* TASK ITEM
The required output is every line from the beginning of the entries below through the line that includes "camera: 120 degrees left, 0 degrees up", copied exactly.
╭─ EXTRACTED RECORDS
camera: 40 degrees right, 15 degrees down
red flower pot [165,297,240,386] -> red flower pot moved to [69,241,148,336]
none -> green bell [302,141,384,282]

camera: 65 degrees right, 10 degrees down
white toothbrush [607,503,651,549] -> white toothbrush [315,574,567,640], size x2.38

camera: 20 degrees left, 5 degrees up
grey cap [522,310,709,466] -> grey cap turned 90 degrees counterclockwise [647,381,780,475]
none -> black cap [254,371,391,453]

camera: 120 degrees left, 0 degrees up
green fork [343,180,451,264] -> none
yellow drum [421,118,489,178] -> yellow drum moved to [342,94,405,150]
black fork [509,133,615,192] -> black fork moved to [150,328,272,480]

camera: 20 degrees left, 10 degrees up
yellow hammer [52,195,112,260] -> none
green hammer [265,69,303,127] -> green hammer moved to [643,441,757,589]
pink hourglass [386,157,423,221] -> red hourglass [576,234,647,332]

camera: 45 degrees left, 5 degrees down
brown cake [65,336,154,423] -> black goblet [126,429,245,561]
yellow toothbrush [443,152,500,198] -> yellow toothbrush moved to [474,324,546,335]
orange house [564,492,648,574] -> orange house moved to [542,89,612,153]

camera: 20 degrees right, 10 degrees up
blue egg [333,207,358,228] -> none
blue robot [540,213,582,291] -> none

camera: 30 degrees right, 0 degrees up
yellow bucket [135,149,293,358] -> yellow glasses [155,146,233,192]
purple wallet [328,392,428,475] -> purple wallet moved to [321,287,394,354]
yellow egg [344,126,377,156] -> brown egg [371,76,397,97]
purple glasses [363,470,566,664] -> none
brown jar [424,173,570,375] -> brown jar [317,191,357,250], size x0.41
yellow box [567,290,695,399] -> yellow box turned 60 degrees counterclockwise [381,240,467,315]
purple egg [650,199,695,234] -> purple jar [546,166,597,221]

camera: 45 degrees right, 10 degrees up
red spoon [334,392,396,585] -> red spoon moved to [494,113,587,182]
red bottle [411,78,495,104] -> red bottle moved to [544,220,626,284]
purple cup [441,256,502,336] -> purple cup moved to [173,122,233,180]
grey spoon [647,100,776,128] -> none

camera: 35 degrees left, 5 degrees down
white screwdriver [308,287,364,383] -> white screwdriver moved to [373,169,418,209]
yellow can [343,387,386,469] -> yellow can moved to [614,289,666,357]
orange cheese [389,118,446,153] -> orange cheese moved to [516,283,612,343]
╰─
* EXPECTED OUTPUT
camera: 40 degrees right, 15 degrees down
red flower pot [165,297,240,386] -> red flower pot moved to [69,241,148,336]
none -> green bell [302,141,384,282]

camera: 65 degrees right, 10 degrees down
white toothbrush [607,503,651,549] -> white toothbrush [315,574,567,640], size x2.38

camera: 20 degrees left, 5 degrees up
grey cap [522,310,709,466] -> grey cap turned 90 degrees counterclockwise [647,381,780,475]
none -> black cap [254,371,391,453]

camera: 120 degrees left, 0 degrees up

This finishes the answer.